§ **Exercise**
The records are to be repeated exactly, and any images in them are to be dropped.

§ **Data**
=== Begin Enclosure ===
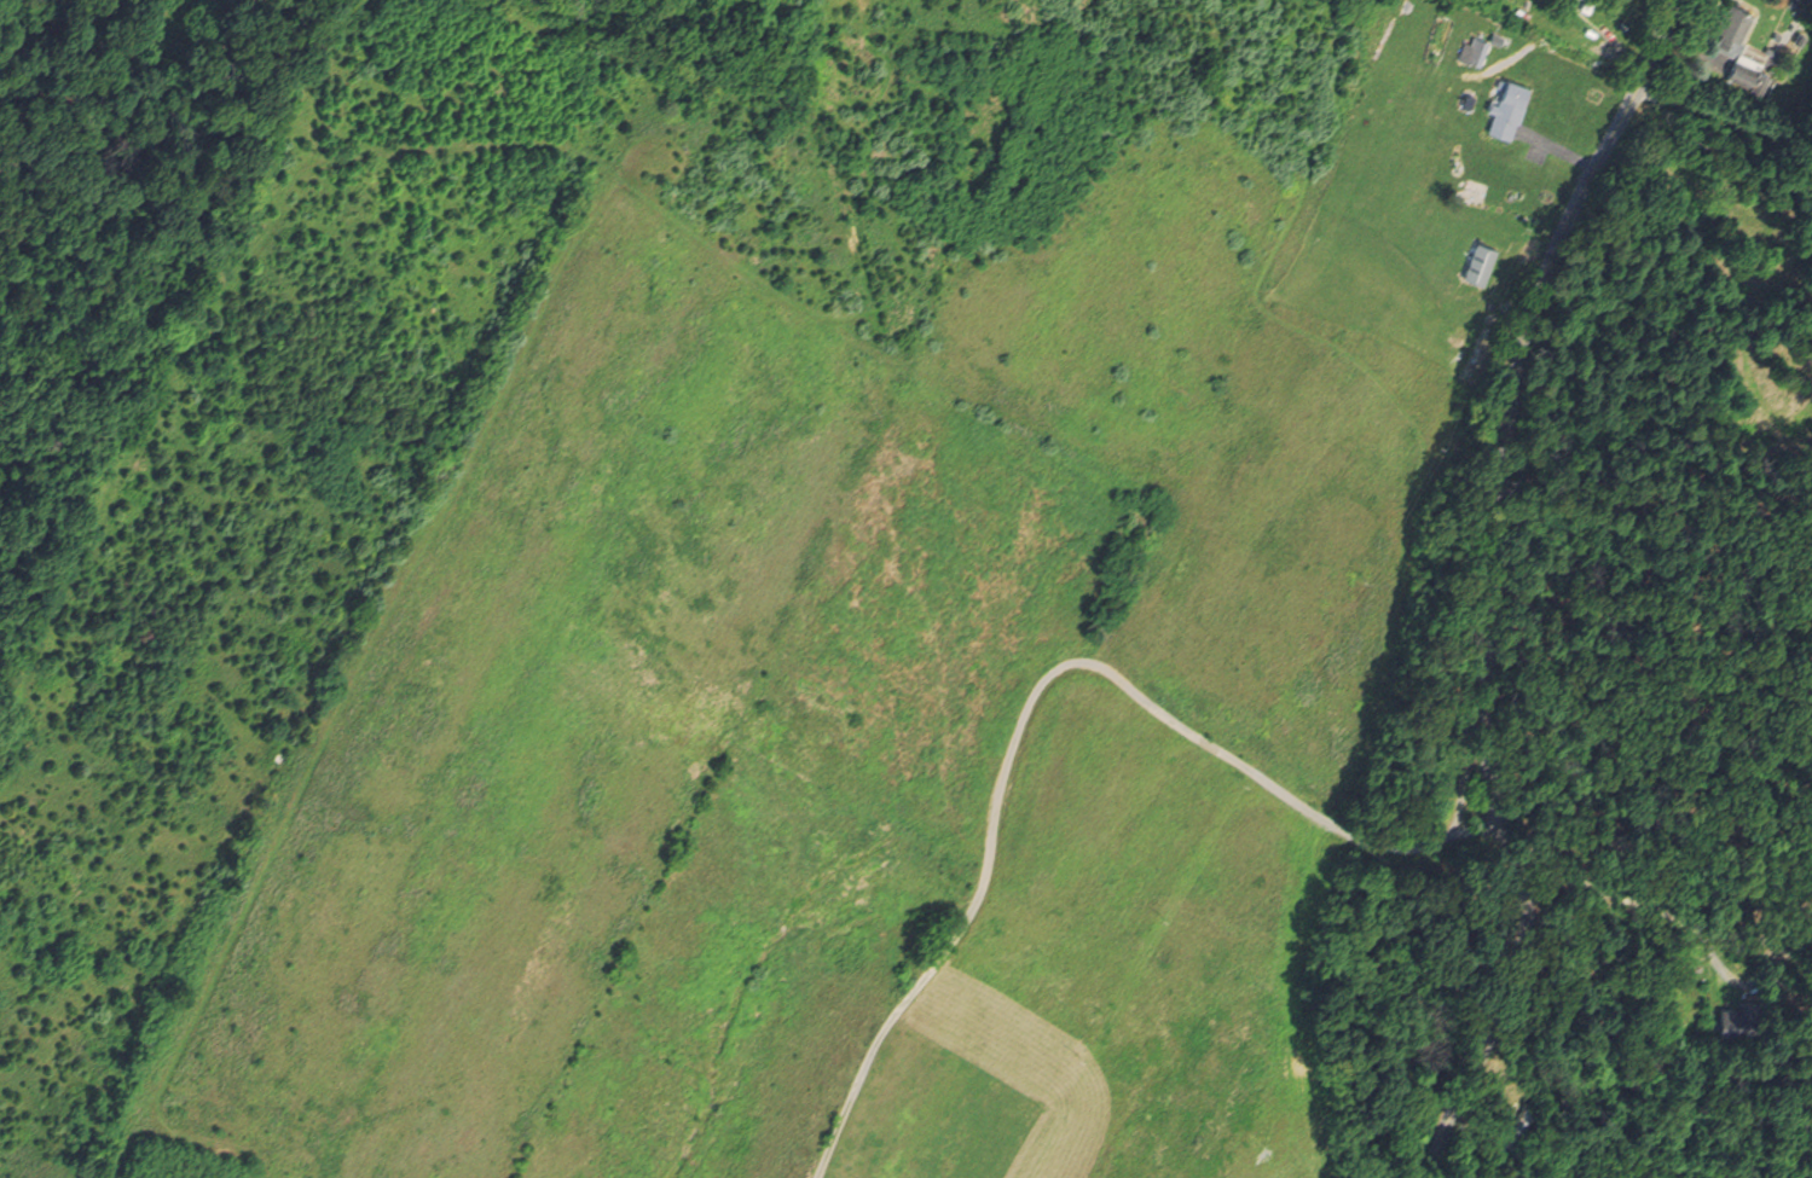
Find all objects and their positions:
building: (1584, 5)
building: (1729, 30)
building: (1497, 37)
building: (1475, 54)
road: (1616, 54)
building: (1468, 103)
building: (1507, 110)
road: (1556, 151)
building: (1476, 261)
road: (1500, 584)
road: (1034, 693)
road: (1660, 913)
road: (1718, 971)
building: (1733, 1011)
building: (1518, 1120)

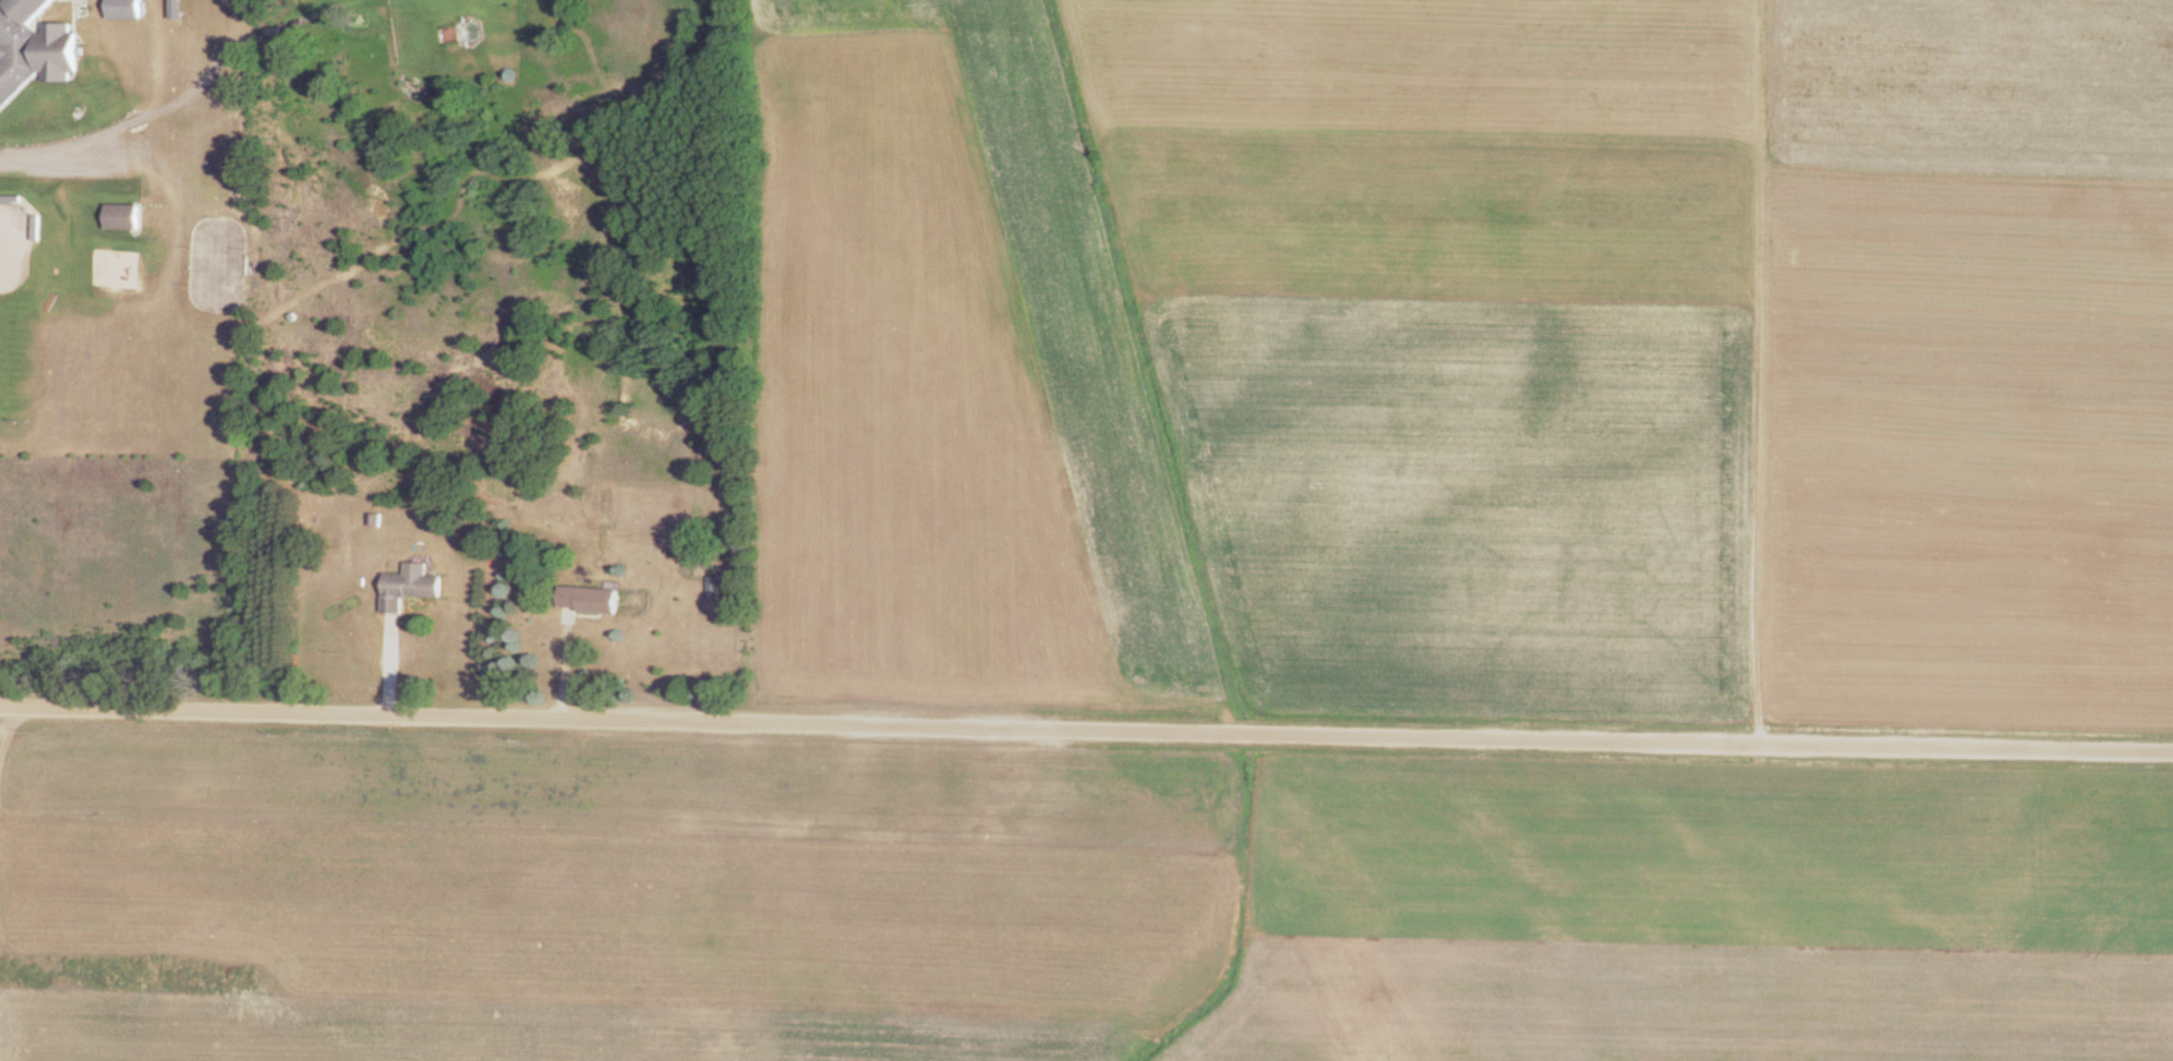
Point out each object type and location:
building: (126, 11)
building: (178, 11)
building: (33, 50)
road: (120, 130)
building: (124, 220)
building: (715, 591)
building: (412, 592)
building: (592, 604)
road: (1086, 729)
=== End Enclosure ===
§ **Expected answer**
Find all objects and their positions:
building: (1584, 5)
building: (1729, 30)
building: (1497, 37)
building: (1475, 54)
road: (1616, 54)
building: (1468, 103)
building: (1507, 110)
road: (1556, 151)
building: (1476, 261)
road: (1500, 584)
road: (1034, 693)
road: (1660, 913)
road: (1718, 971)
building: (1733, 1011)
building: (1518, 1120)

Point out each object type and location:
building: (126, 11)
building: (178, 11)
building: (33, 50)
road: (120, 130)
building: (124, 220)
building: (715, 591)
building: (412, 592)
building: (592, 604)
road: (1086, 729)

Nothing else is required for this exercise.